> _THE TASK_: From the entries that follow, copy exactly the lines beginning at the line holding "first_place: [559, 108, 615, 168]" and continuing through the line holding "first_place: [252, 474, 288, 527]".

> _Excerpts from a dataset_:
:::

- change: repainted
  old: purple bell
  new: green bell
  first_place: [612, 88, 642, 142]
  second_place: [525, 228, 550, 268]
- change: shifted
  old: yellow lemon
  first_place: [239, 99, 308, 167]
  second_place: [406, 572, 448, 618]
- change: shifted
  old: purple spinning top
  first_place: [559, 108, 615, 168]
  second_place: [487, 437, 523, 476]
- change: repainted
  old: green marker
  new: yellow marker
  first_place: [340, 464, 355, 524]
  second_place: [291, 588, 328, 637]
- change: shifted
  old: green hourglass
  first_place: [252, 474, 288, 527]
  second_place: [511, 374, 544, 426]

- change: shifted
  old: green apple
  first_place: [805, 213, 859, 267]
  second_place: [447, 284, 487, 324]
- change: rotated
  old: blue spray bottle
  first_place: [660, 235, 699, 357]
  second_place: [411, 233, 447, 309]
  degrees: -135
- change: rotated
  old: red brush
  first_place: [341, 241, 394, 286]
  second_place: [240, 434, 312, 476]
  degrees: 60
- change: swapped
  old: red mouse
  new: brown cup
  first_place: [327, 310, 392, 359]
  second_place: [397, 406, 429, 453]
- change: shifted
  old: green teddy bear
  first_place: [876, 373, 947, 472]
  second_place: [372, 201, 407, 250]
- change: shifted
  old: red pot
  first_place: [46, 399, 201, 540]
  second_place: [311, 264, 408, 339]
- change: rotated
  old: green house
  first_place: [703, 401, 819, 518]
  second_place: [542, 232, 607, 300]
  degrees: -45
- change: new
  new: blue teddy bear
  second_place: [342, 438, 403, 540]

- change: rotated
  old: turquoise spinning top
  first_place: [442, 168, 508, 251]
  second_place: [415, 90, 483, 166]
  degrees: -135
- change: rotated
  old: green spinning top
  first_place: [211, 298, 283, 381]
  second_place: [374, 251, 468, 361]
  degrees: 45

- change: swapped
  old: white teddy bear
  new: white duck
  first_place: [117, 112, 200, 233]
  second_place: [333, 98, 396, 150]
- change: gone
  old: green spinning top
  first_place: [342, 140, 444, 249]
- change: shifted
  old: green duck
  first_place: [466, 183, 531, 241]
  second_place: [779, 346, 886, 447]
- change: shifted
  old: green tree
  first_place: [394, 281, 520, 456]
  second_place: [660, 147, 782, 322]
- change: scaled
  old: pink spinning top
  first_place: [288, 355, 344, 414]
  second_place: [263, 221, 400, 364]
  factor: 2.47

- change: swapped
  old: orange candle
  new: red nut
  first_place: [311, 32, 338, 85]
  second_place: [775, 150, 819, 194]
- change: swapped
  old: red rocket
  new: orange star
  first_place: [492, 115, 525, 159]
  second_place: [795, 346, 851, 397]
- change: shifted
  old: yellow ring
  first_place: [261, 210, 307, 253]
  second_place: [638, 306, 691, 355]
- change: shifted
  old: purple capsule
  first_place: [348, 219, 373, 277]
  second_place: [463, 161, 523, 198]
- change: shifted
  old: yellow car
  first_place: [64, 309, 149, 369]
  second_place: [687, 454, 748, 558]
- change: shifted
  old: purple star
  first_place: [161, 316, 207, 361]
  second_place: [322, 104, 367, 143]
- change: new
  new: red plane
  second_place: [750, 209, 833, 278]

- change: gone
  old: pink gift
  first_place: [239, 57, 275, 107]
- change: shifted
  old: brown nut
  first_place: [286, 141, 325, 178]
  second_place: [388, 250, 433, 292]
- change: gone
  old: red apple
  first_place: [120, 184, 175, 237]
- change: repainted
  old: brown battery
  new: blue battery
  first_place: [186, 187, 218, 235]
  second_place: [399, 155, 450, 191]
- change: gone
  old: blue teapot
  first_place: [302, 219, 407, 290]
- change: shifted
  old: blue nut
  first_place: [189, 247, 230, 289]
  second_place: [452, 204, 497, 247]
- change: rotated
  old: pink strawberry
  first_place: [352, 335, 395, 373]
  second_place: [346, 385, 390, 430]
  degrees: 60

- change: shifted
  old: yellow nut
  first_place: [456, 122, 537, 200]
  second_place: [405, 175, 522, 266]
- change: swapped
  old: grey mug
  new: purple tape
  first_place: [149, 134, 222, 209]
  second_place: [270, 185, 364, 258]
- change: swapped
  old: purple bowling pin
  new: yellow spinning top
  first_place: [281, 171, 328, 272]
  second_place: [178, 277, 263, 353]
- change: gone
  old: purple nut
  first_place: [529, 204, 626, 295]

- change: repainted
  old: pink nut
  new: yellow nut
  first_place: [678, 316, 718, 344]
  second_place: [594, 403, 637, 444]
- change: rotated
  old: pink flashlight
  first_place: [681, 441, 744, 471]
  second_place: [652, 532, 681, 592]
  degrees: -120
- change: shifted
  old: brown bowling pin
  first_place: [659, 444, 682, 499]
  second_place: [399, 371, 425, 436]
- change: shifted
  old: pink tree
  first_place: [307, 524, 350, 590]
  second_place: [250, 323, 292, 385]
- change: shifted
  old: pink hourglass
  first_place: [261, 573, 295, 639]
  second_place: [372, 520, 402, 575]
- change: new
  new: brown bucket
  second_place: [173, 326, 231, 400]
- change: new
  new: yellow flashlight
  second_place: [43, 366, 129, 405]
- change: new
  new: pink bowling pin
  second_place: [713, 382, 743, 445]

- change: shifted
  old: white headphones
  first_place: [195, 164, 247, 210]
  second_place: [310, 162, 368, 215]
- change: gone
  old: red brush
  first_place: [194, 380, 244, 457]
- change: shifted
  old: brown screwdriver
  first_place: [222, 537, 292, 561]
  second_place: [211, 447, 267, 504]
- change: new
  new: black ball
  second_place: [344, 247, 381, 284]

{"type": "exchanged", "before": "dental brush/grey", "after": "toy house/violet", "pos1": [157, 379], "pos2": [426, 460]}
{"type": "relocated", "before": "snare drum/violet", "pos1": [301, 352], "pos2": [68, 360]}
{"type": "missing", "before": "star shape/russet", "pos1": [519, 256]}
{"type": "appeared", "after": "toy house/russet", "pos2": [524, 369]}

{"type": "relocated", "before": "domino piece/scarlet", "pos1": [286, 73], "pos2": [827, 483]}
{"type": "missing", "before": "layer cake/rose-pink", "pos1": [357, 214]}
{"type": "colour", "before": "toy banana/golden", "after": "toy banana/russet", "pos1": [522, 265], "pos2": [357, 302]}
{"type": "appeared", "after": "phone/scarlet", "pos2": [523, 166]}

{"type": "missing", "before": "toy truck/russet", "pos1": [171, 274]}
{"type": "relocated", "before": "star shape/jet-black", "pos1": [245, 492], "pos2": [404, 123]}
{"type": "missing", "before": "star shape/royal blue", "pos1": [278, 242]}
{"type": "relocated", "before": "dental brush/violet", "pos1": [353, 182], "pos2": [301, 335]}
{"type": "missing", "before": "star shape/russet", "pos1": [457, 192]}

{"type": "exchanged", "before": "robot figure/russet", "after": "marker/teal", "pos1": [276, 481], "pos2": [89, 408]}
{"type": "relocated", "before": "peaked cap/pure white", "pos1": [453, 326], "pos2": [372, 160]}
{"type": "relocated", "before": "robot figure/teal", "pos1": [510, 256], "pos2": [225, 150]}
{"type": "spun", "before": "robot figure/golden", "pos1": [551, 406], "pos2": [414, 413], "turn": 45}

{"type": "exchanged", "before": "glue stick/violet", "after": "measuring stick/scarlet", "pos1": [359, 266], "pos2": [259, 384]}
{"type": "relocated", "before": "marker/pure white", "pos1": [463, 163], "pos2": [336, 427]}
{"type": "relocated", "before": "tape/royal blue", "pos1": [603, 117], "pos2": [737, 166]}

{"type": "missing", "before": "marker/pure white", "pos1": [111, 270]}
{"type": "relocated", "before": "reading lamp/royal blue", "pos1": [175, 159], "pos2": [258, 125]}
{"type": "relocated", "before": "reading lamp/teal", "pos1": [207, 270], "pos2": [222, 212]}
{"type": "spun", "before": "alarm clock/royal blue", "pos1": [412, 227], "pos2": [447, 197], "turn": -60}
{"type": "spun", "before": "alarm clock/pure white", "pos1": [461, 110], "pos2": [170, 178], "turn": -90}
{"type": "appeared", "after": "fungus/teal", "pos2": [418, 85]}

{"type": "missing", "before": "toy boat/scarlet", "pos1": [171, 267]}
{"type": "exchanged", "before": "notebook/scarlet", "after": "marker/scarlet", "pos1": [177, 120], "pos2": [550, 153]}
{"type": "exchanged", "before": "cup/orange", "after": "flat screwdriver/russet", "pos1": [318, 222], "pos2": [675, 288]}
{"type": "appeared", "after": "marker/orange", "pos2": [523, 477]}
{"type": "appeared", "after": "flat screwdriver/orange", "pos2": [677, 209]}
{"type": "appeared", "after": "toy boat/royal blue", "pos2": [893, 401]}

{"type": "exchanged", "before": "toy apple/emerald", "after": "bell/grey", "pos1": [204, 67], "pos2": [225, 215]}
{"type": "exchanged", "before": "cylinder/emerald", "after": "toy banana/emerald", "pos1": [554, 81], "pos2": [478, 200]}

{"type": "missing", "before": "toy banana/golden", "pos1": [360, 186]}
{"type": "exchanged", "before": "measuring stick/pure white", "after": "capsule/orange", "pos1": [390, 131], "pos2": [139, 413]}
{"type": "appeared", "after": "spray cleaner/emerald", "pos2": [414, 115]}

:::

> _EXPECTED ANSWER_:
  first_place: [559, 108, 615, 168]
  second_place: [487, 437, 523, 476]
- change: repainted
  old: green marker
  new: yellow marker
  first_place: [340, 464, 355, 524]
  second_place: [291, 588, 328, 637]
- change: shifted
  old: green hourglass
  first_place: [252, 474, 288, 527]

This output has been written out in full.